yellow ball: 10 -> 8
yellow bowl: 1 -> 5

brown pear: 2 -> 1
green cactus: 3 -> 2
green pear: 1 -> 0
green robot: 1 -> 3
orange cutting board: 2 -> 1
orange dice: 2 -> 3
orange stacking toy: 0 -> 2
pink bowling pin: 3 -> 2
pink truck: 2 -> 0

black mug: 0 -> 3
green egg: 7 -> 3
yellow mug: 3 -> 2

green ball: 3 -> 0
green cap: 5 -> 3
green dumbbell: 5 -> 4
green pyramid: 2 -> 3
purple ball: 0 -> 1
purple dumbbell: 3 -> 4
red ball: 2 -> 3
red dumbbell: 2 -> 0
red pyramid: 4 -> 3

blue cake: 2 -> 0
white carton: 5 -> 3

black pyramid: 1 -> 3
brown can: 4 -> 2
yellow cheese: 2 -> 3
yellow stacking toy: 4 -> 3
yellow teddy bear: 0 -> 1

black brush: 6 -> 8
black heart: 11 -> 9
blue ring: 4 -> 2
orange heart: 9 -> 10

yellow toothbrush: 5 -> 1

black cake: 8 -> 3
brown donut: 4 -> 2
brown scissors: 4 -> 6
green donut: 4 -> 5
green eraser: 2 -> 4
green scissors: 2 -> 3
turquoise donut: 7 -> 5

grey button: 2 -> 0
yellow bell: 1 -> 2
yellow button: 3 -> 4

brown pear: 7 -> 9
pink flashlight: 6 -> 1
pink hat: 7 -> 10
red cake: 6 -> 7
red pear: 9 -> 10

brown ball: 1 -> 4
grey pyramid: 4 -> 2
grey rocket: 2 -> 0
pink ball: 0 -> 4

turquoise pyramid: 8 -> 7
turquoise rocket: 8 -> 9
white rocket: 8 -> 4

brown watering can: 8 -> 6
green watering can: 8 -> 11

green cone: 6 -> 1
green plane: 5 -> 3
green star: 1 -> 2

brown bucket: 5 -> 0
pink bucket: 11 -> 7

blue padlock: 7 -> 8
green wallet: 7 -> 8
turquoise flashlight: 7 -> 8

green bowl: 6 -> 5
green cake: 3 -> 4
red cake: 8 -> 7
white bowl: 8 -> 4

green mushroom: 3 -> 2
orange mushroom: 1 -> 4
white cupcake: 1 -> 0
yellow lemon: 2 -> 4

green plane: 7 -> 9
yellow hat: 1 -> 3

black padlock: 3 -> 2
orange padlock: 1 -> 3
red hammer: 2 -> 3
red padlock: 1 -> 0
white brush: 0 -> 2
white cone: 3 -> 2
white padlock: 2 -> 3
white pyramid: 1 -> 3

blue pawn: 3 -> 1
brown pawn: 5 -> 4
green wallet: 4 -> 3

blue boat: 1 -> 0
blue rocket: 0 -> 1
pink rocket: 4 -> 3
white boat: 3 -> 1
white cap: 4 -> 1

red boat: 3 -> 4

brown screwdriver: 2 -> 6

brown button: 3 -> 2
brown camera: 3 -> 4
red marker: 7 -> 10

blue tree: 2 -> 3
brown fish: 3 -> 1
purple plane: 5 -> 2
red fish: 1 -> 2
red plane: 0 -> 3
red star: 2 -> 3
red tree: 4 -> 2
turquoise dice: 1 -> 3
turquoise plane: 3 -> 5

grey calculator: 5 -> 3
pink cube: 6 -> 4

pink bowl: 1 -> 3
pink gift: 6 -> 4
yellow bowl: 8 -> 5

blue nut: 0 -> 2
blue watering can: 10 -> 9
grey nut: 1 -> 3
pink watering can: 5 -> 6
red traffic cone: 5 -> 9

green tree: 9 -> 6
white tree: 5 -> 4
= = = =
Everything from the line with "yellow bell: 1 -> 2" through the line with "brown watering can: 8 -> 6" in the listing above must be retyped exactly, with nothing added.

_Answer box_:
yellow bell: 1 -> 2
yellow button: 3 -> 4

brown pear: 7 -> 9
pink flashlight: 6 -> 1
pink hat: 7 -> 10
red cake: 6 -> 7
red pear: 9 -> 10

brown ball: 1 -> 4
grey pyramid: 4 -> 2
grey rocket: 2 -> 0
pink ball: 0 -> 4

turquoise pyramid: 8 -> 7
turquoise rocket: 8 -> 9
white rocket: 8 -> 4

brown watering can: 8 -> 6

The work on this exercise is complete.